== MATERIAL TO PROCESS ==
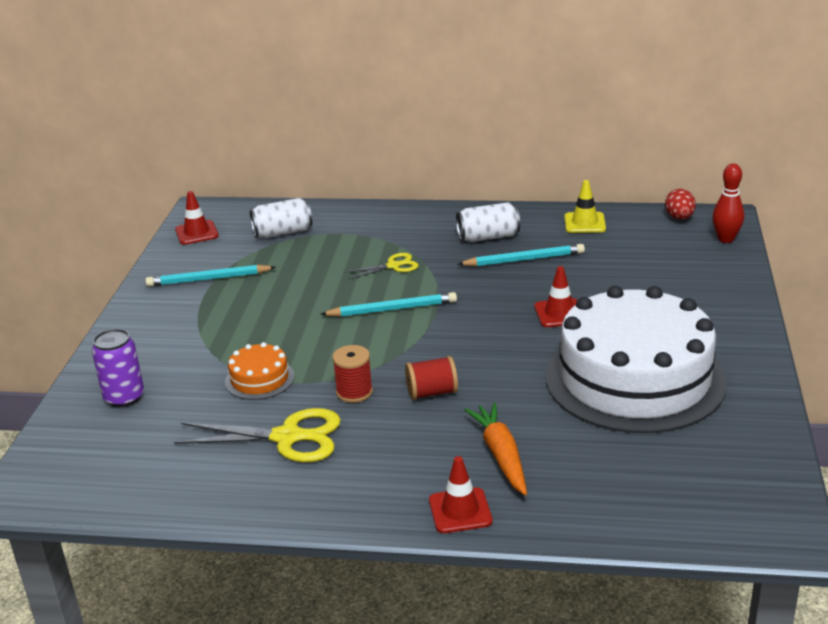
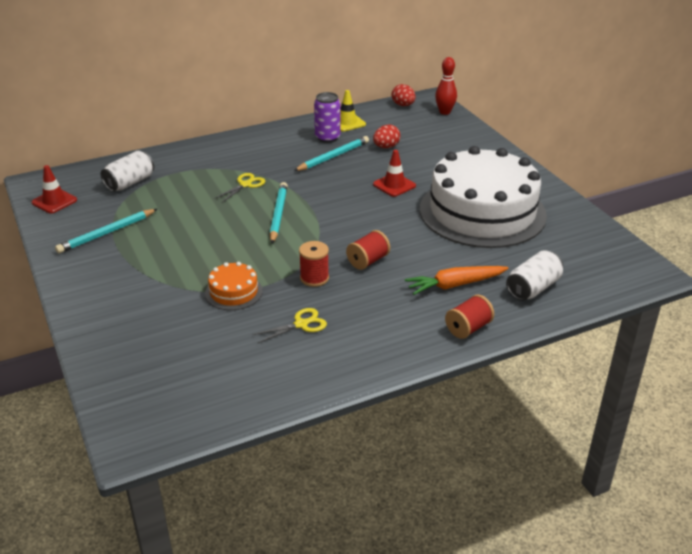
camera: 35 degrees left, 5 degrees up
purple can [92,329,144,407] -> purple can moved to [314,92,341,143]
yellow scissors [174,408,341,462] -> yellow scissors [252,308,327,343], size x0.56
turquoise pencil [320,292,457,317] -> turquoise pencil turned 45 degrees counterclockwise [270,182,288,243]
red traffic cone [429,456,493,533] -> red spool [445,295,494,339]
white can [456,202,520,242] -> white can moved to [506,250,563,301]
orange carrot [464,402,527,495] -> orange carrot turned 60 degrees counterclockwise [405,266,509,295]
none -> red egg [373,125,400,148]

== ASSIGNED TASK ==
Please output all of the entries above exactly, but without any picture.

== PROBLEM SOLUTION ==
camera: 35 degrees left, 5 degrees up
purple can [92,329,144,407] -> purple can moved to [314,92,341,143]
yellow scissors [174,408,341,462] -> yellow scissors [252,308,327,343], size x0.56
turquoise pencil [320,292,457,317] -> turquoise pencil turned 45 degrees counterclockwise [270,182,288,243]
red traffic cone [429,456,493,533] -> red spool [445,295,494,339]
white can [456,202,520,242] -> white can moved to [506,250,563,301]
orange carrot [464,402,527,495] -> orange carrot turned 60 degrees counterclockwise [405,266,509,295]
none -> red egg [373,125,400,148]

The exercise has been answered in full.